- [Exercise details]:
Search the entries below for the string "yellow" and copy the lines that hold it.

[Opening Supplied data section]

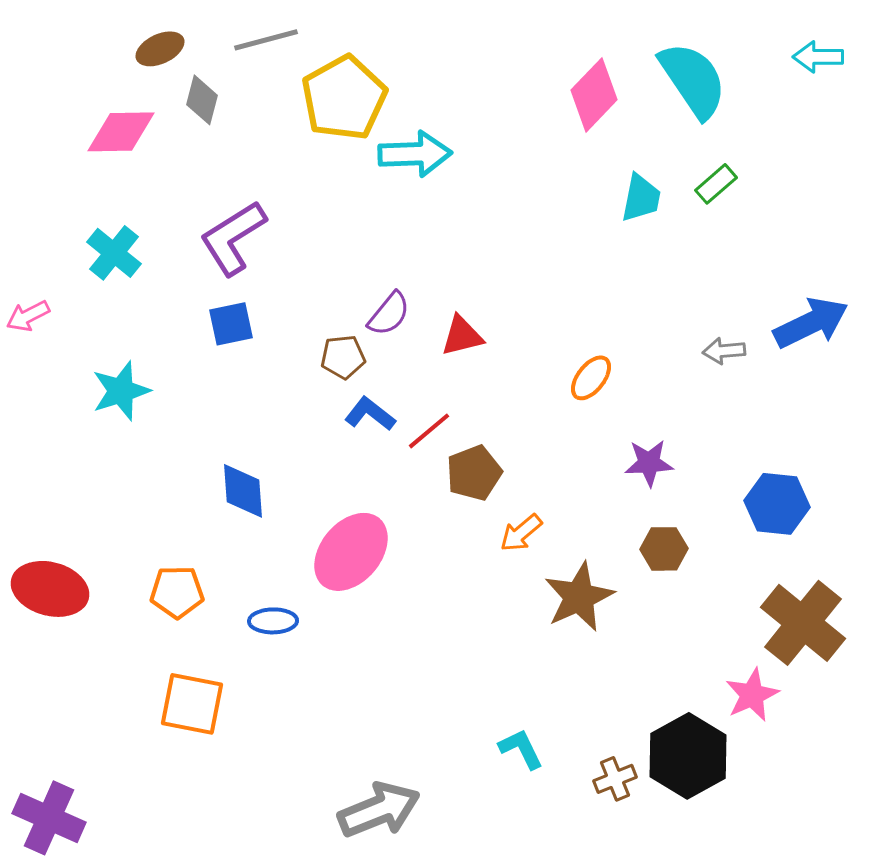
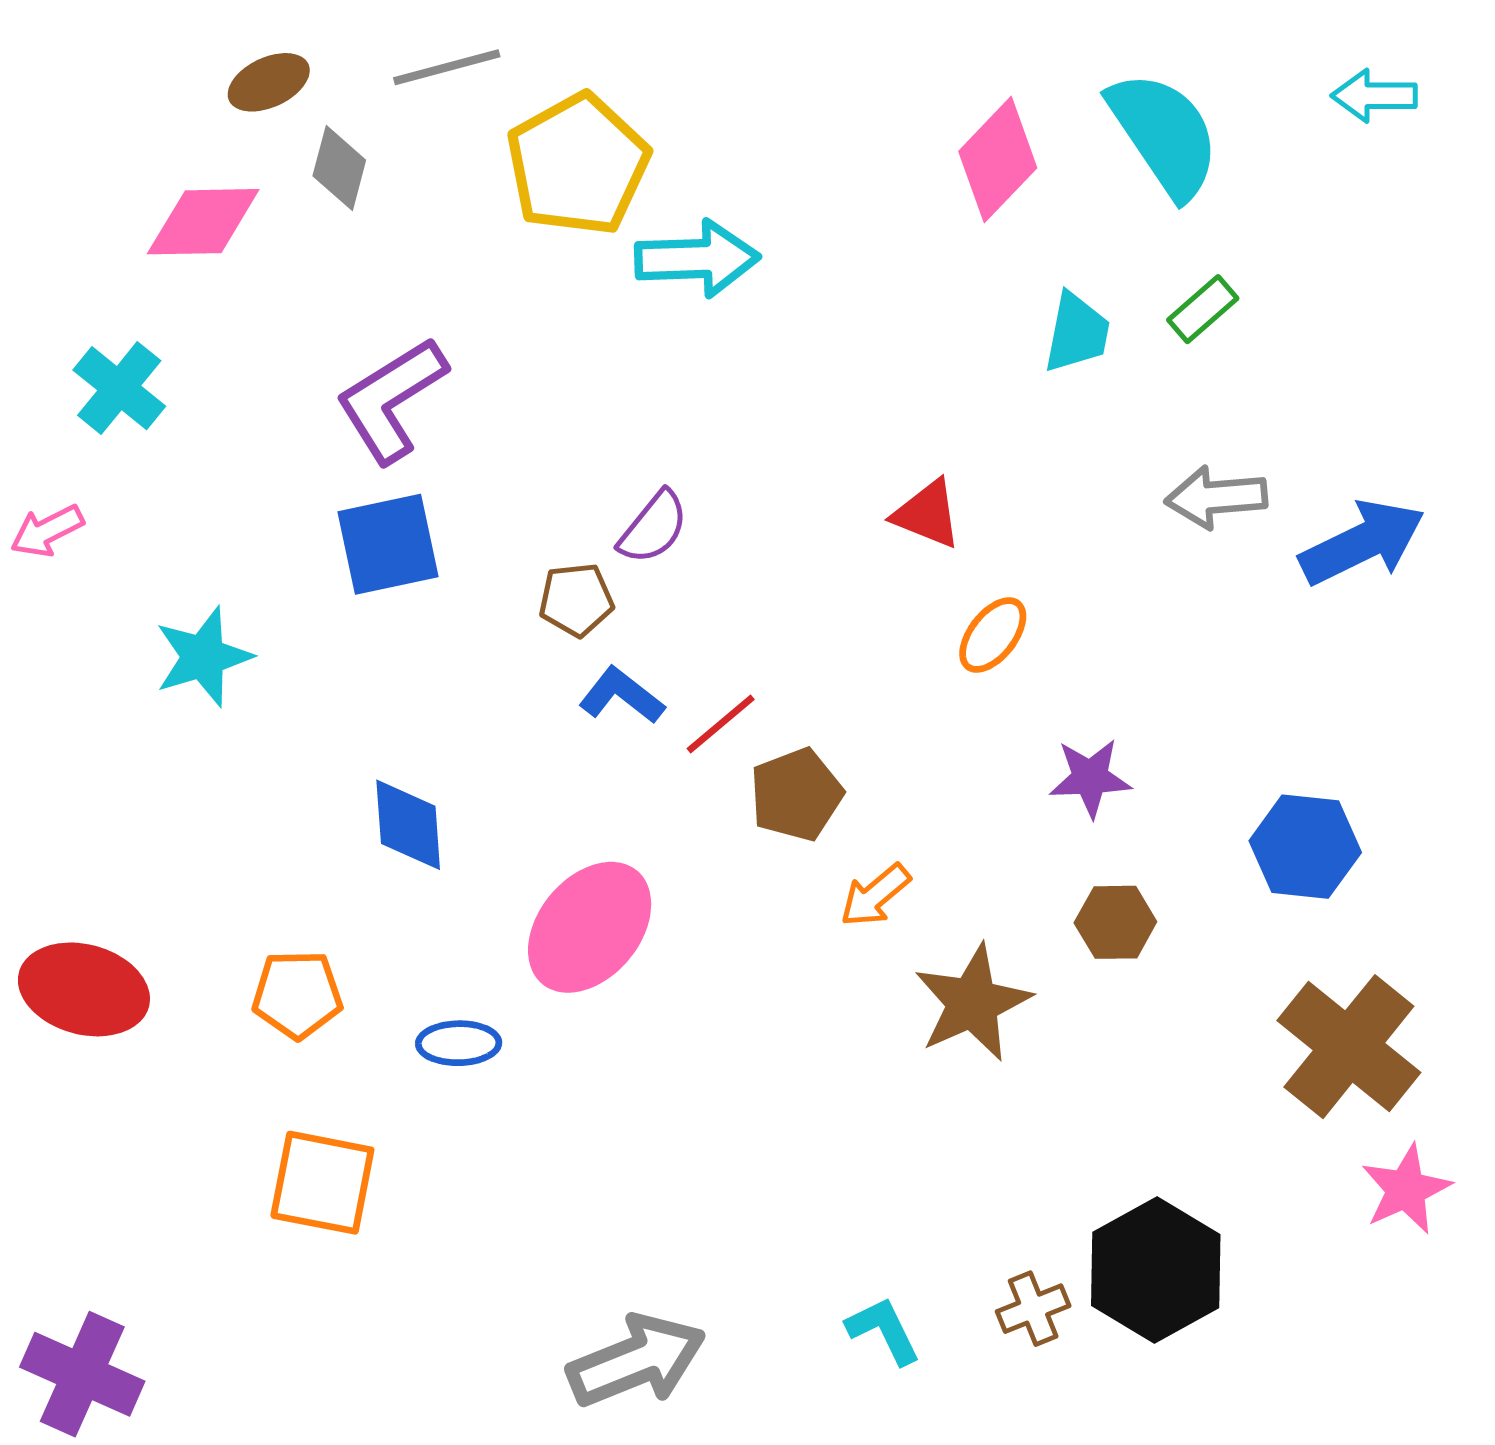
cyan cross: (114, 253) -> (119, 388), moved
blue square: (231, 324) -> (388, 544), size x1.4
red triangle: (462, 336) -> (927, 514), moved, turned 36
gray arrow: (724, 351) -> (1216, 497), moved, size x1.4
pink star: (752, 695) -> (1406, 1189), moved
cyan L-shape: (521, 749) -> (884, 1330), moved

[Closing Supplied data section]
[Opening Supplied data section]

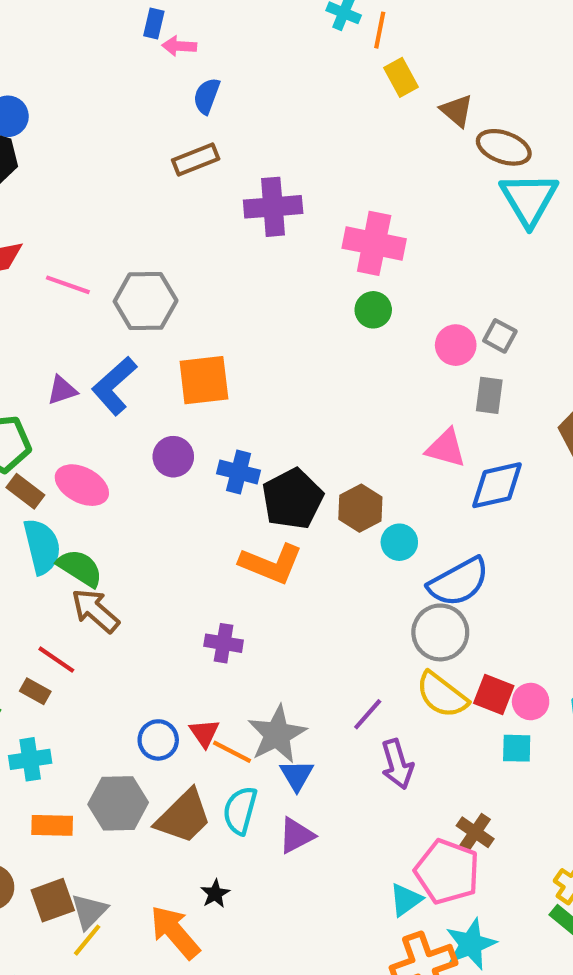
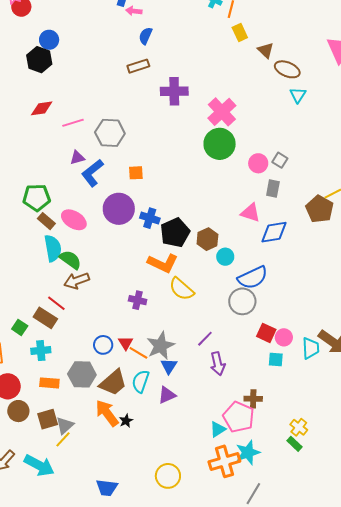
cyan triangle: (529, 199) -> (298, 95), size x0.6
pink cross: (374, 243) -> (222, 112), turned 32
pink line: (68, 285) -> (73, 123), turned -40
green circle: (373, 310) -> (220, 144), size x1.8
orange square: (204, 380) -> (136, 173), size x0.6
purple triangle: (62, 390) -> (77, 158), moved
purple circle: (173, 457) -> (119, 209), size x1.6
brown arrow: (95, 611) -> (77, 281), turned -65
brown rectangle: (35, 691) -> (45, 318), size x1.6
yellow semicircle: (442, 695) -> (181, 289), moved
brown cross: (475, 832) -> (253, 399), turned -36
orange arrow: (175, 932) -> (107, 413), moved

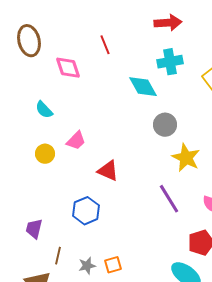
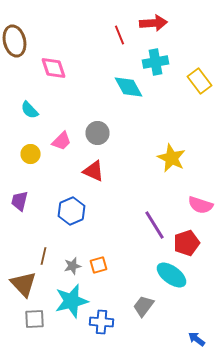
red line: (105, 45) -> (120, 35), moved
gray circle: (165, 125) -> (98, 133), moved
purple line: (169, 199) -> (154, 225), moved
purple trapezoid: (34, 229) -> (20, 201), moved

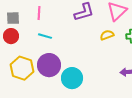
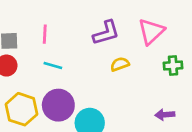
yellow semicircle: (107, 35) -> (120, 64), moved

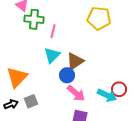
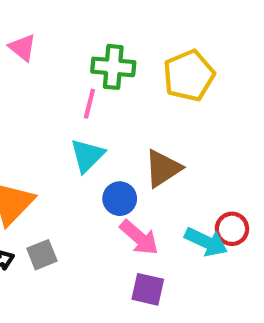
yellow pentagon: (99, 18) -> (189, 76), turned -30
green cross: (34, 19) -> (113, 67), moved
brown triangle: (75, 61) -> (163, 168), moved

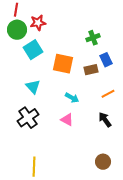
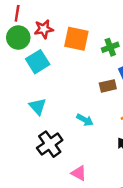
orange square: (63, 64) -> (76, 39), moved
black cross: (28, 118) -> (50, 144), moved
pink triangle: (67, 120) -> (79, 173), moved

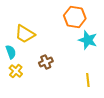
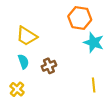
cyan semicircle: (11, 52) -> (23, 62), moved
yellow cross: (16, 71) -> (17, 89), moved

[Closing Supplied data section]

- [Exercise answer]:
yellow semicircle: (442, 695) -> (181, 289), moved
yellow semicircle: (107, 35) -> (120, 64), moved
yellow pentagon: (99, 18) -> (189, 76), turned -30
yellow cross: (16, 71) -> (17, 89), moved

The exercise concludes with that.